Extracted data entries
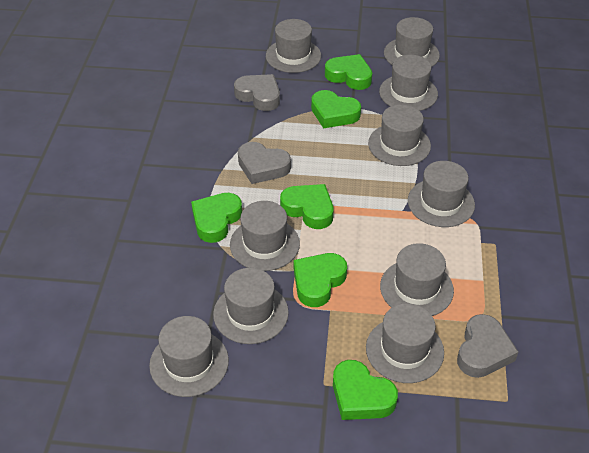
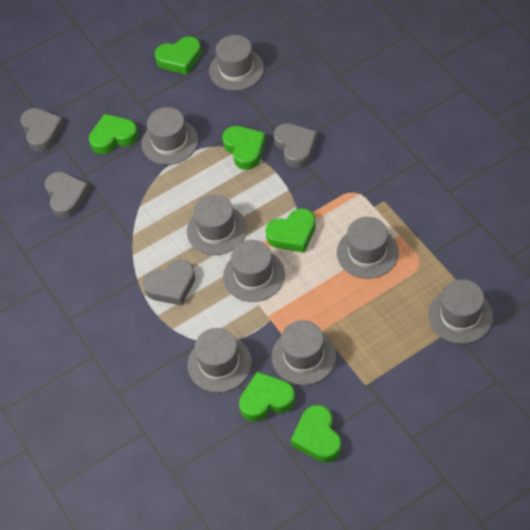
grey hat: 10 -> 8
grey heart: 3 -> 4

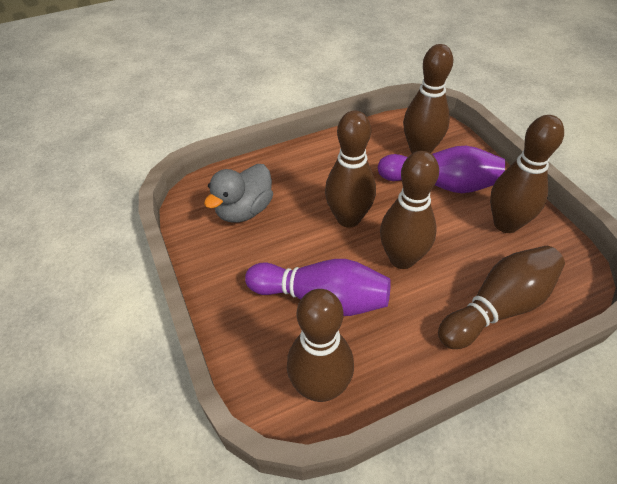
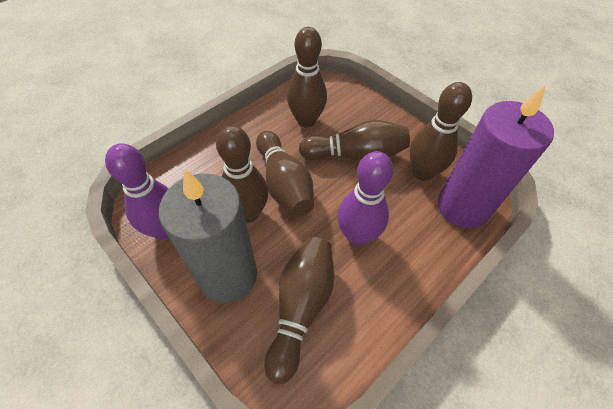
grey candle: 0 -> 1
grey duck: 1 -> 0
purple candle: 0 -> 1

■ **Task instructions**: Each line from the one containing "grey heart: 3 -> 4" through the end of the records above is to be retyped exactly, with the pictures omitted and nothing added.

■ **Written solution**:
grey heart: 3 -> 4

grey candle: 0 -> 1
grey duck: 1 -> 0
purple candle: 0 -> 1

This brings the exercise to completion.